─── SOURCE DATA

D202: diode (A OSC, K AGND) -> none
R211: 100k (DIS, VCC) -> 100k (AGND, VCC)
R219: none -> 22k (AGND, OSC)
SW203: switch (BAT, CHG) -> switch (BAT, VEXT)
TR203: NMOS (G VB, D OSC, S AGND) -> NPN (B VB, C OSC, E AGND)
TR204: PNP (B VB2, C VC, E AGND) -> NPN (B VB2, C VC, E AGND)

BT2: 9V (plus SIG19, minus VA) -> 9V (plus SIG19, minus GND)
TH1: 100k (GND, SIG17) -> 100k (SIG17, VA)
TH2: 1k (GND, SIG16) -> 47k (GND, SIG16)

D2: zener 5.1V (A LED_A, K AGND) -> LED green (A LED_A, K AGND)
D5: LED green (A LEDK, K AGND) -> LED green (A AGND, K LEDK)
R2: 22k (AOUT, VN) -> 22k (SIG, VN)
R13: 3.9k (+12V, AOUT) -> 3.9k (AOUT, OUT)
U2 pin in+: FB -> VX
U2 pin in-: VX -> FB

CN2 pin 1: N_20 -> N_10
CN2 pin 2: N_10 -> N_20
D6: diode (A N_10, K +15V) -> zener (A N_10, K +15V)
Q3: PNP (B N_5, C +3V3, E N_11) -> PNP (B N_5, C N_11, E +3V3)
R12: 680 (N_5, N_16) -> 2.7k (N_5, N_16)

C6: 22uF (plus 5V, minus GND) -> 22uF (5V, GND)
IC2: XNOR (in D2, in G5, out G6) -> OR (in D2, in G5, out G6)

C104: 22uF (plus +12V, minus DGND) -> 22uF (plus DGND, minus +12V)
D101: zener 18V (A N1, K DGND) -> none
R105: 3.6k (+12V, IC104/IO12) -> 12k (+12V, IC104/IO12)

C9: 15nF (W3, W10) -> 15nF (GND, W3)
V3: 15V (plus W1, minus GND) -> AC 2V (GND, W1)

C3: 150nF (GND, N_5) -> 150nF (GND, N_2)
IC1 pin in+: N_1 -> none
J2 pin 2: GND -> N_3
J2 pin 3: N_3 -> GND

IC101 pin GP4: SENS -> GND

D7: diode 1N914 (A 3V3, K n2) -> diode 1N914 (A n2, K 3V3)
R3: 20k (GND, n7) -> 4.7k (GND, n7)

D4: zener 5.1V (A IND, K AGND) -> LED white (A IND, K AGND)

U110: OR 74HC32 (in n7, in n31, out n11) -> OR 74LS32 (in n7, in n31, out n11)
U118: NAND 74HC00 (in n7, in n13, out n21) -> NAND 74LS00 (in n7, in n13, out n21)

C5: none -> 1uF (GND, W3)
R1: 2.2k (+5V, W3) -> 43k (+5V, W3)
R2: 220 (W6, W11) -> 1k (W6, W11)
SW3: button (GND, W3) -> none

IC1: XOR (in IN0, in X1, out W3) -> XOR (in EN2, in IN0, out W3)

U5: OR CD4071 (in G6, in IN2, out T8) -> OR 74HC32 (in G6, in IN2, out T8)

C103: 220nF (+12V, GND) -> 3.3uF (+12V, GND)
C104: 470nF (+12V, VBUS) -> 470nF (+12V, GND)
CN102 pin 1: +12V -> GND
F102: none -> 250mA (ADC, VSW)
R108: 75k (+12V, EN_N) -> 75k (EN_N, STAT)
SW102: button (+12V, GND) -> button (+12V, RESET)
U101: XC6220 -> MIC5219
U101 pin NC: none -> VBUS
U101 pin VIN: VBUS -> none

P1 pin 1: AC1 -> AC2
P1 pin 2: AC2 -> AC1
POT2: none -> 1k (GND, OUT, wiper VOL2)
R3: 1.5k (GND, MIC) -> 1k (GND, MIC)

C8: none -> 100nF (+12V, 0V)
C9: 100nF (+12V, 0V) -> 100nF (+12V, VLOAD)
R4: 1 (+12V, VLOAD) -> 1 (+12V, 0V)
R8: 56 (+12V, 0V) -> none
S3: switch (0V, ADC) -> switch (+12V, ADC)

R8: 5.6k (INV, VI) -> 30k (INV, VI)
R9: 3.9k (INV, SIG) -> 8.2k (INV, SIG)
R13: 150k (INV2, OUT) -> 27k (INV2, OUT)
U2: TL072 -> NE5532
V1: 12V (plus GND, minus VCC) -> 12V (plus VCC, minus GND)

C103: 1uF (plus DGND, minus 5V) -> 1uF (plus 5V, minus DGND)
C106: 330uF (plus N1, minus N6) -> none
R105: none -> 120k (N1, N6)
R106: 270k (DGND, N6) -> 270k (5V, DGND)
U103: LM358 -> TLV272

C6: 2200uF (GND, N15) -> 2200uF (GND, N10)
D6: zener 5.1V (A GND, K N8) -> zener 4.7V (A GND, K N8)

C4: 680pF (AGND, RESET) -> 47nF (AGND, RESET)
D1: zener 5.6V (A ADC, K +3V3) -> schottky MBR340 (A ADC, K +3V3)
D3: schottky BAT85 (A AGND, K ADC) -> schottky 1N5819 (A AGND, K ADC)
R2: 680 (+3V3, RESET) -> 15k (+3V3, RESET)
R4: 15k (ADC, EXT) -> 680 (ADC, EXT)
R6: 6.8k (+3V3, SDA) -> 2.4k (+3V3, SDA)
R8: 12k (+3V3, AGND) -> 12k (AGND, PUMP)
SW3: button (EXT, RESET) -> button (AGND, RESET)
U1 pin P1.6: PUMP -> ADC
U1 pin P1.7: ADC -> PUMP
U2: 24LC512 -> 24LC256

──────

The required answer is each line of the entries containing the string "AOUT".

R2: 22k (AOUT, VN) -> 22k (SIG, VN)
R13: 3.9k (+12V, AOUT) -> 3.9k (AOUT, OUT)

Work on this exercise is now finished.